Produce an exact transcription of the listing below, omitting the pictures.

● **DATASET CONTENT**:
_ _ _ _
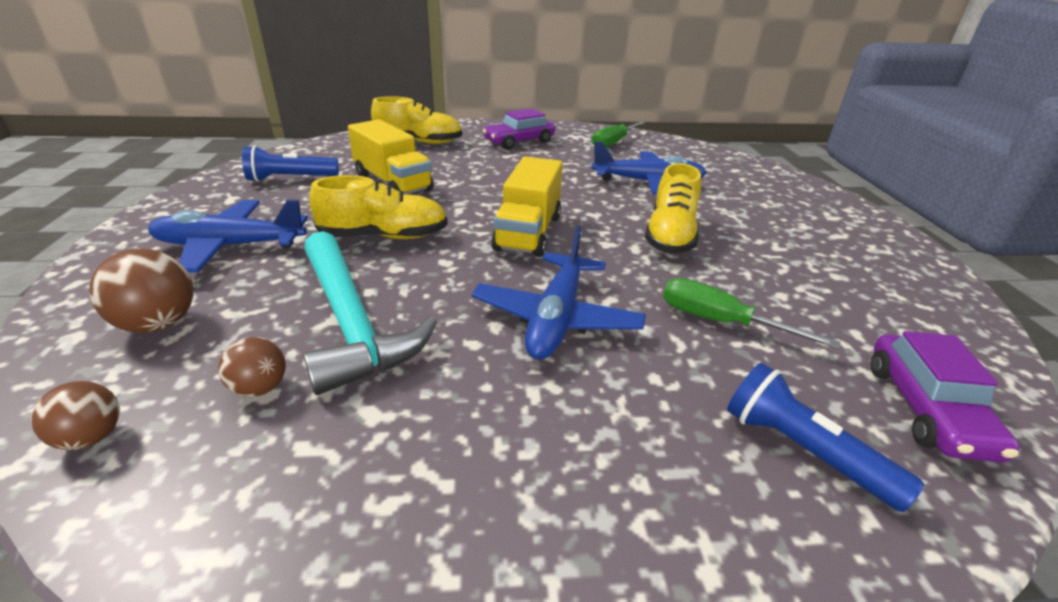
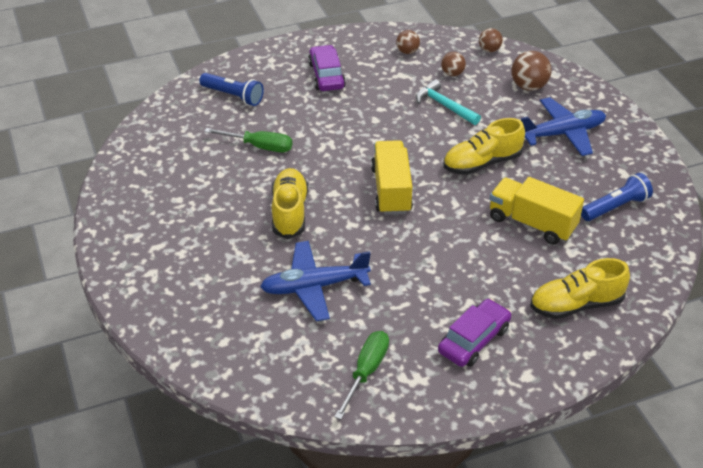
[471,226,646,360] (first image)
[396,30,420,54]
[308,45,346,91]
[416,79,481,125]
_ _ _ _
● **THE COMPLETED TASK**:
[471,226,646,360] (first image)
[396,30,420,54]
[308,45,346,91]
[416,79,481,125]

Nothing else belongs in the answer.